What is needed: Pull every line containing "turquoise" from the entries.

Provided data:
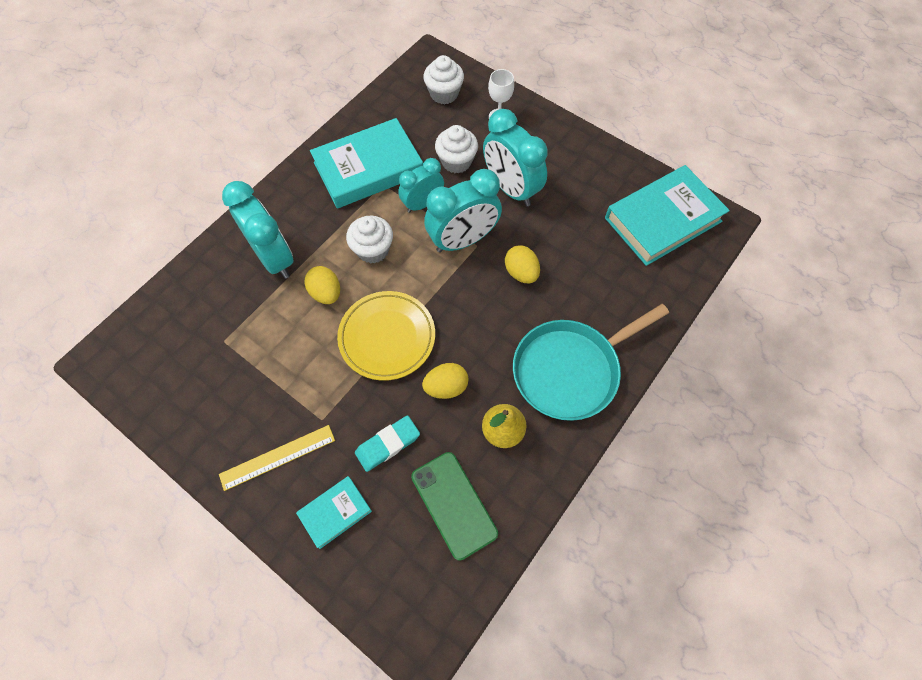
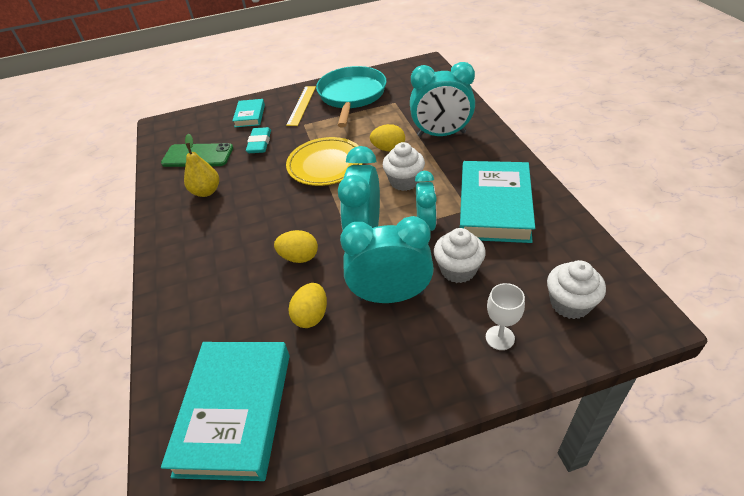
camera: 130 degrees right, 20 degrees down
(446, 387) = (262, 178): yellow egg -> yellow egg (311, 316)
(570, 370) = (197, 245): turquoise pan -> turquoise pan (351, 96)

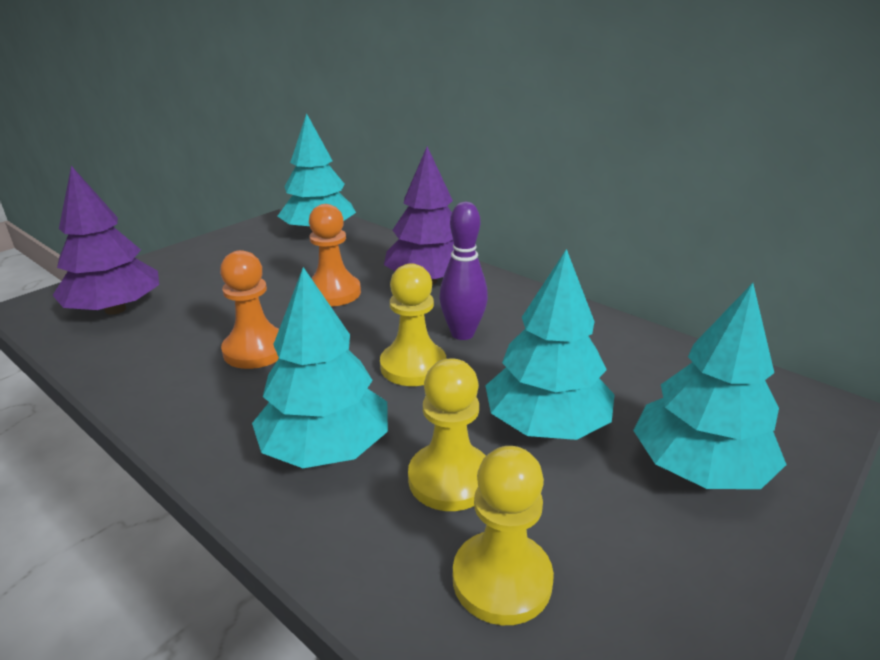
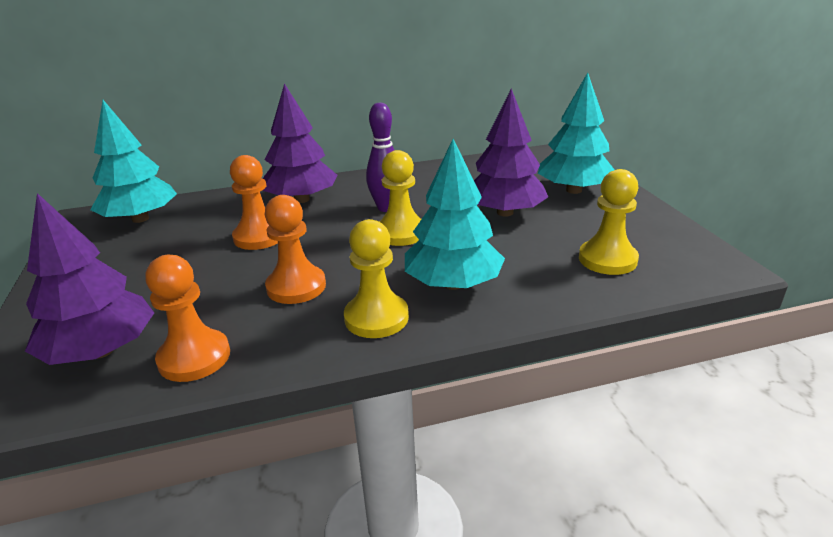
camera: 55 degrees left, 0 degrees up
(119, 351) = (194, 358): none -> orange pawn
(450, 479) = (522, 252): yellow pawn -> yellow pawn (376, 318)
(546, 424) = (505, 212): turquoise tree -> purple tree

Task response:
(570, 370) = (197, 245): turquoise pan -> turquoise pan (351, 96)
(546, 424) = (505, 212): turquoise tree -> purple tree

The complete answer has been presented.